Extract exactly and only the lines from the one containing "brown toothbrush: 2 -> 7" through the end of the entries below. Pictures should not appear in the copy.

(Records from a data source)
┄┄┄┄┄┄┄┄┄┄┄┄┄┄┄┄┄┄┄┄

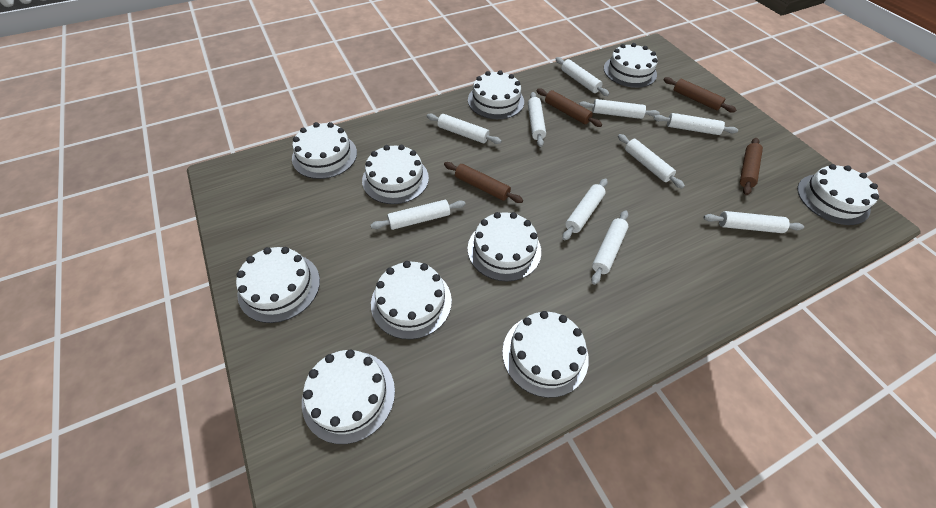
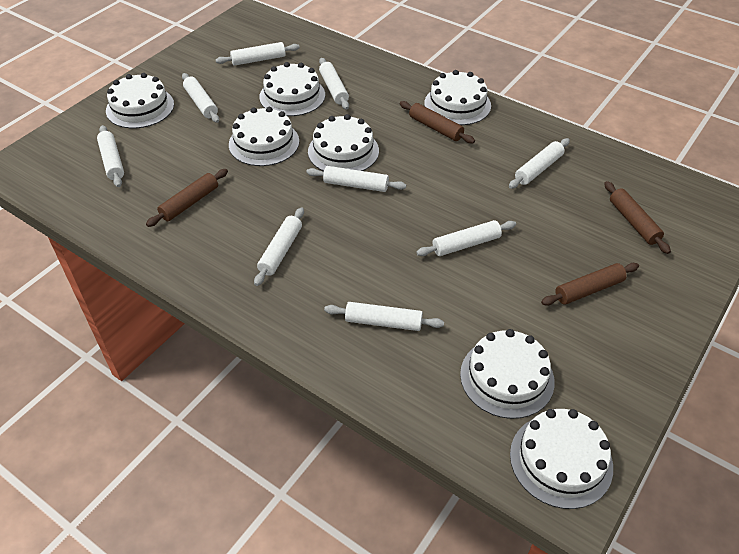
white cake: 10 -> 7
white rolling pin: 10 -> 9

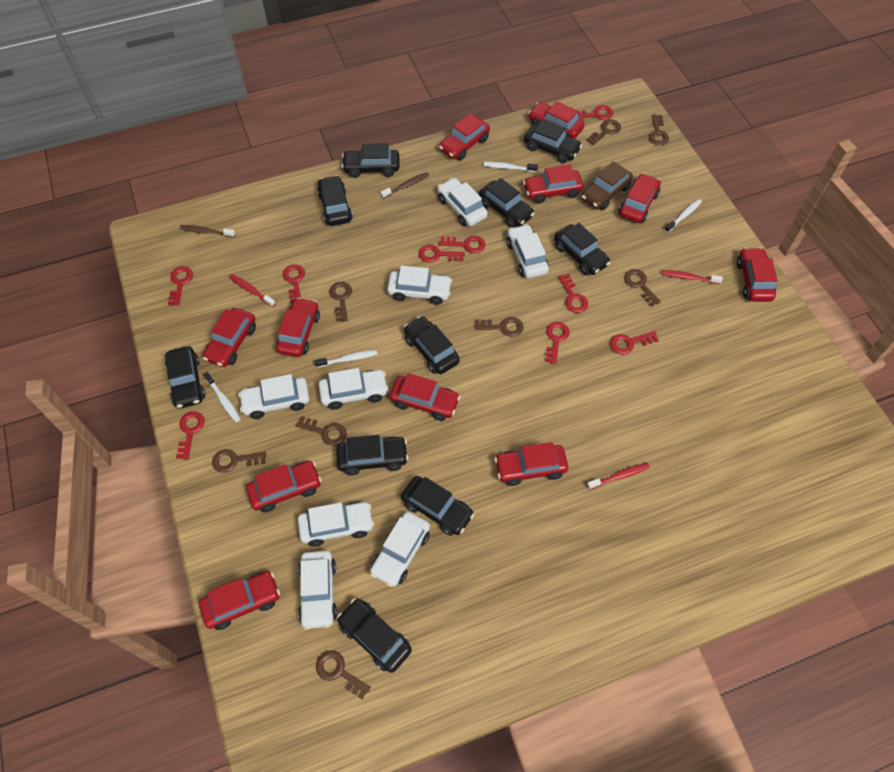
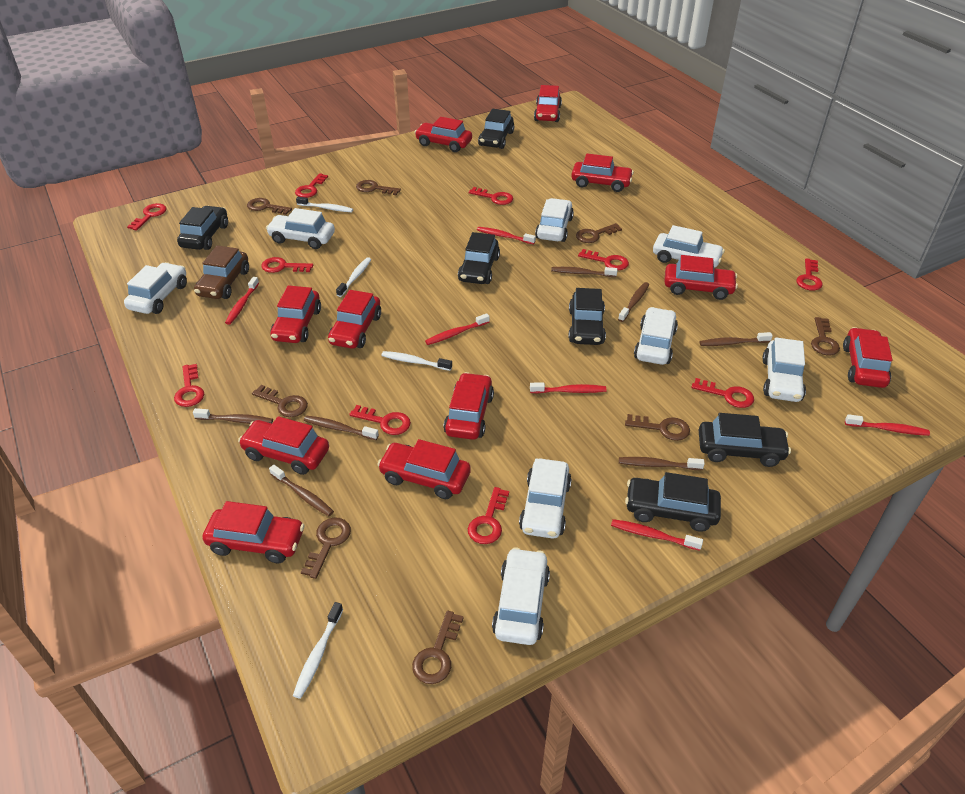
black car: 10 -> 6
brown toothbrush: 2 -> 7
red key: 9 -> 10
red toothbrush: 3 -> 6

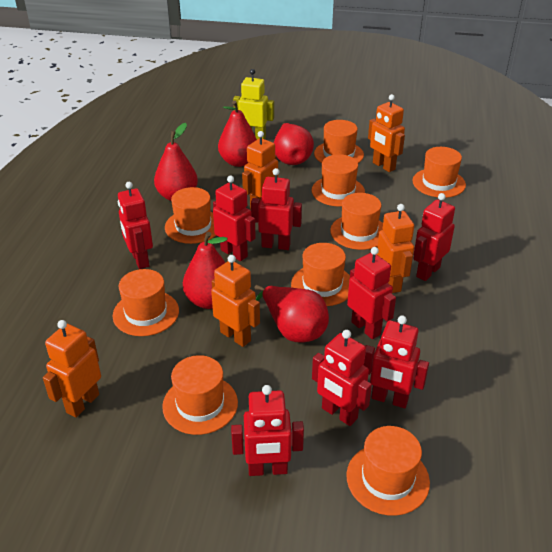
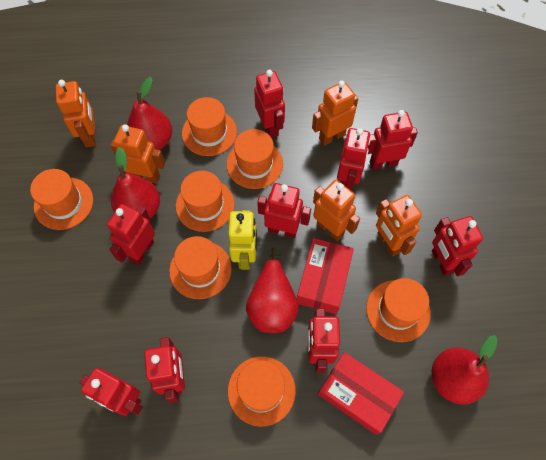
orange hat: 9 -> 7
red box: 0 -> 2
red pear: 5 -> 4
red robot: 8 -> 9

┄┄┄┄┄┄┄┄┄┄┄┄┄┄┄┄┄┄┄┄

RESULT OF THIS TASK:
brown toothbrush: 2 -> 7
red key: 9 -> 10
red toothbrush: 3 -> 6

orange hat: 9 -> 7
red box: 0 -> 2
red pear: 5 -> 4
red robot: 8 -> 9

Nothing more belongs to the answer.